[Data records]

'''

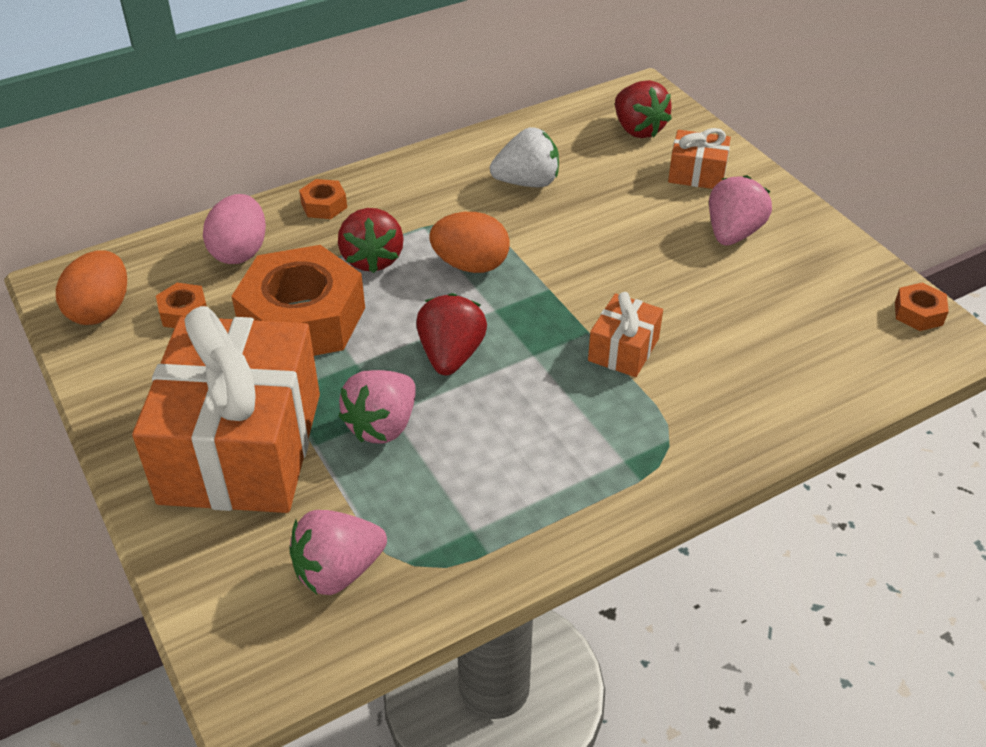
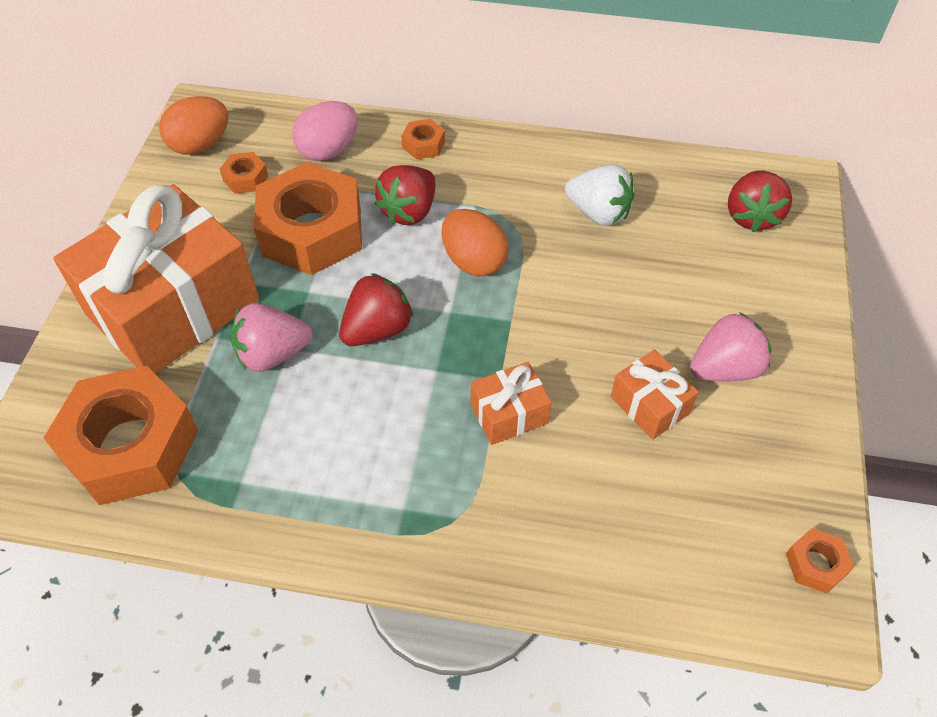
camera: 40 degrees right, 10 degrees up
(338, 571) = (131, 445): pink strawberry -> orange nut
(697, 174) = (757, 291): orange gift -> orange gift (650, 405)

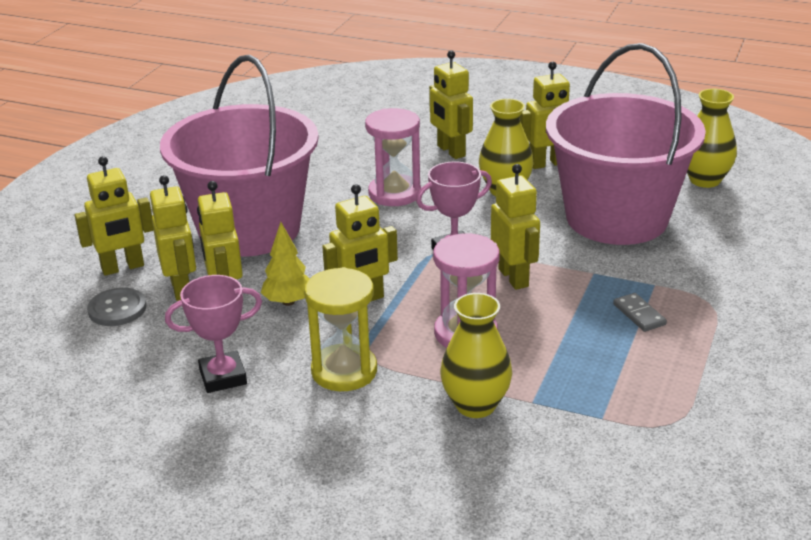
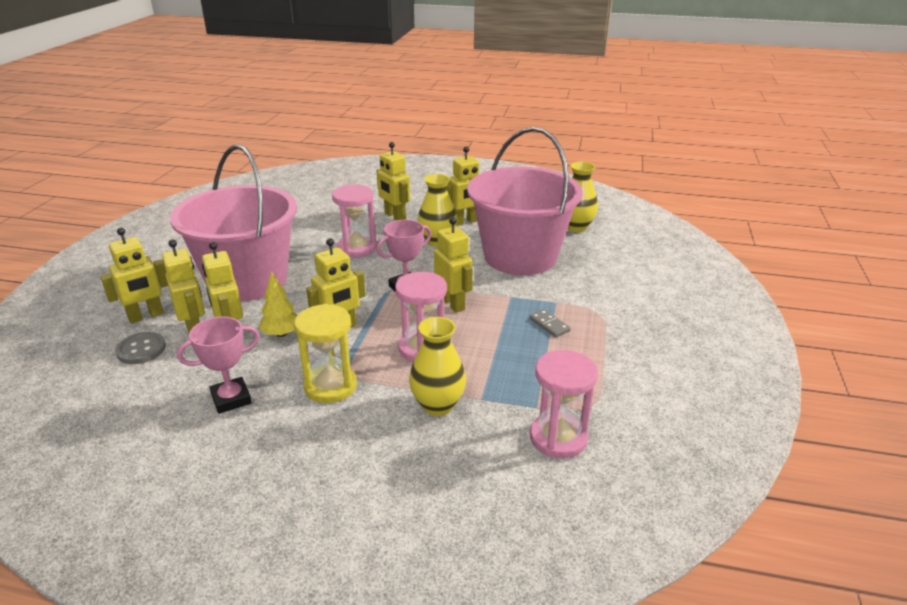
camera: 10 degrees left, 0 degrees up
(623, 457) = (558, 438): none -> pink hourglass

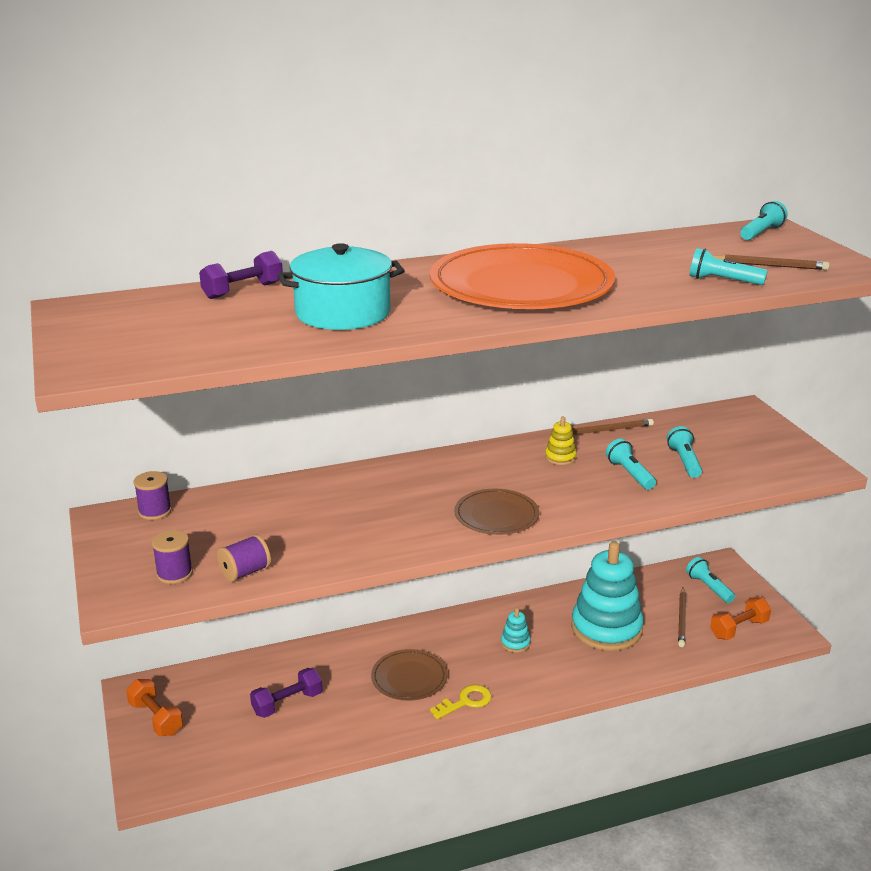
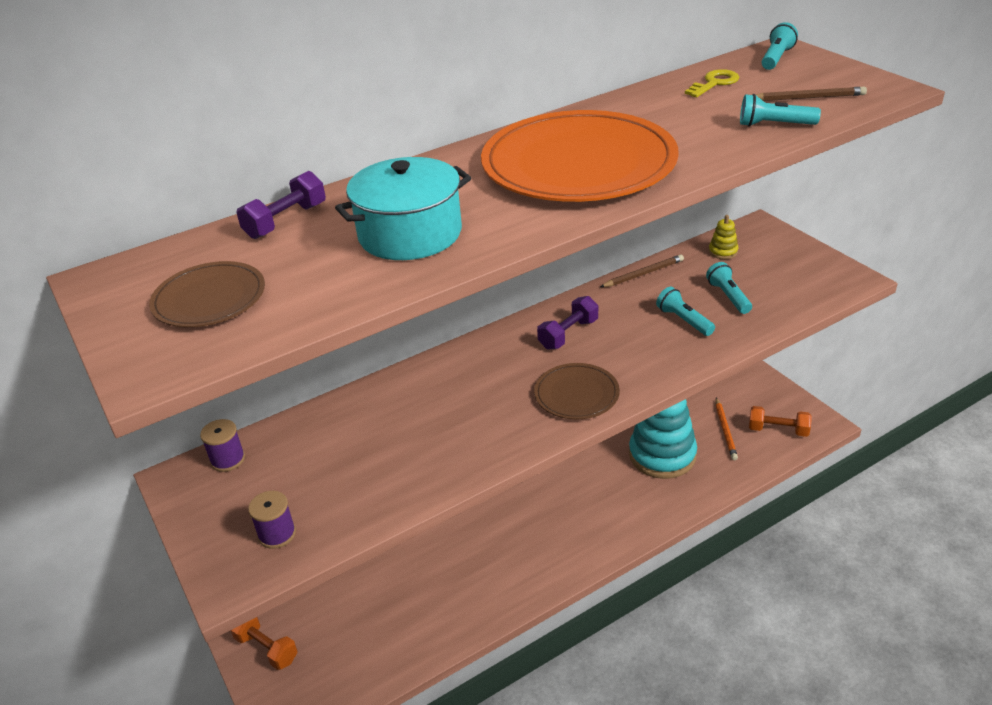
camera: 10 degrees left, 10 degrees up
(245, 572) = (351, 516): purple spool -> none
(287, 703) = (391, 602): purple dumbbell -> purple dumbbell (568, 334)
(409, 678) = (499, 547): brown plate -> brown plate (209, 299)
(466, 702) = (560, 561): yellow key -> yellow key (714, 83)
(515, 643) = (585, 488): turquoise stacking toy -> none
(560, 457) = (611, 314): yellow stacking toy -> yellow stacking toy (723, 251)
(682, 619) = (725, 430): brown pencil -> orange pencil
(709, 587) = (738, 393): turquoise flashlight -> none
(739, 629) = (778, 430): orange dumbbell -> orange dumbbell turned 60 degrees clockwise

'''

* [TASK PROMPT]
The lines to reproduce run from the one above containing "camera: 10 degrees left, 0 degrees up" through the one containing "(515, 643) = (585, 488): turquoise". Copy them exactly and leave out all pictures.

* [COMPLETED EXERCISE]
camera: 10 degrees left, 0 degrees up
(623, 457) = (558, 438): none -> pink hourglass

camera: 10 degrees left, 10 degrees up
(245, 572) = (351, 516): purple spool -> none
(287, 703) = (391, 602): purple dumbbell -> purple dumbbell (568, 334)
(409, 678) = (499, 547): brown plate -> brown plate (209, 299)
(466, 702) = (560, 561): yellow key -> yellow key (714, 83)
(515, 643) = (585, 488): turquoise stacking toy -> none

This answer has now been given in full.